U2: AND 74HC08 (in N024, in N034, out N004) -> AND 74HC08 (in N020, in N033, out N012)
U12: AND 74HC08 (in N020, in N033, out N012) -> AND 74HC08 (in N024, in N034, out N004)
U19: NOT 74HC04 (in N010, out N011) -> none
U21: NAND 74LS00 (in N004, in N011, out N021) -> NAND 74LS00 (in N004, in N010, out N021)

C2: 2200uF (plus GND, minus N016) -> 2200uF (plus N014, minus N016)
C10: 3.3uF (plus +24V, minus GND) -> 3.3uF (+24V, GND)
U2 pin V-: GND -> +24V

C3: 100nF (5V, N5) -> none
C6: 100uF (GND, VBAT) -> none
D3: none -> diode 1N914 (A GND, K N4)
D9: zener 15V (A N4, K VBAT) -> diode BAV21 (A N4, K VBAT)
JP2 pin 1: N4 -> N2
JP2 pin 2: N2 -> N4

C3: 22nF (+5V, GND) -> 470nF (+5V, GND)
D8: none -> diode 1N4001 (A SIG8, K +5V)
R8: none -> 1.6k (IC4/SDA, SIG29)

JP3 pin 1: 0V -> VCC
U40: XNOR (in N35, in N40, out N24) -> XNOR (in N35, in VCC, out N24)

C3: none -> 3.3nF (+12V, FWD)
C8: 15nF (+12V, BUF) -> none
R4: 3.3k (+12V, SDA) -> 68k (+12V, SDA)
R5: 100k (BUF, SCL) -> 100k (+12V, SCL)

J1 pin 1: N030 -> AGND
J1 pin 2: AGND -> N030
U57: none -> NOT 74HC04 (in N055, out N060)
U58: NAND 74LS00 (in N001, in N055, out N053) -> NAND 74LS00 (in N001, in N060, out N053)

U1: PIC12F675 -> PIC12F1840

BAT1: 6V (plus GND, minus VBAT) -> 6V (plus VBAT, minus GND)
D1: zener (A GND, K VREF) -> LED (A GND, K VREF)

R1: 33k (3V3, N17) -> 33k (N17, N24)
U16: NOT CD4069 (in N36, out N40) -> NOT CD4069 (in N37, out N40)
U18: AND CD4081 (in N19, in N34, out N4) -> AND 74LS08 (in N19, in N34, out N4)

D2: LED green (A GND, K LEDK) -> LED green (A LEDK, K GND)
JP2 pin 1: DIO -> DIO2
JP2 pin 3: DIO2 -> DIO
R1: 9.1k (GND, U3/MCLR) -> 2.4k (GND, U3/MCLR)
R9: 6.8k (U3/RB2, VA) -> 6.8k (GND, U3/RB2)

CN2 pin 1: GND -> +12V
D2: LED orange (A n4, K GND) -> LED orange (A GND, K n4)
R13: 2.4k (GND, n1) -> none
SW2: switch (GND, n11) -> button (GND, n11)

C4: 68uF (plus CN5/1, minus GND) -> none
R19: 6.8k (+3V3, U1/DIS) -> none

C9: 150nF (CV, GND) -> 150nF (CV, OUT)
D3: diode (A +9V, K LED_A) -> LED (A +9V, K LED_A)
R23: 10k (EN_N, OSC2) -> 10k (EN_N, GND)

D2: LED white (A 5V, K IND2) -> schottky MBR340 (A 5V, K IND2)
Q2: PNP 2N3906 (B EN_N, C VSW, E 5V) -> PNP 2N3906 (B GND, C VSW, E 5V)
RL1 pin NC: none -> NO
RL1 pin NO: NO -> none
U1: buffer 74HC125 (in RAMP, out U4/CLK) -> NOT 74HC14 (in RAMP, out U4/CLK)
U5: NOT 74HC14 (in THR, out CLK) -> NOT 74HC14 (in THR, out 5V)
------------------------------------------------
Work required: All lines of the material that contain the word "plus" should be listed.

Task output:
C2: 2200uF (plus GND, minus N016) -> 2200uF (plus N014, minus N016)
C10: 3.3uF (plus +24V, minus GND) -> 3.3uF (+24V, GND)
BAT1: 6V (plus GND, minus VBAT) -> 6V (plus VBAT, minus GND)
C4: 68uF (plus CN5/1, minus GND) -> none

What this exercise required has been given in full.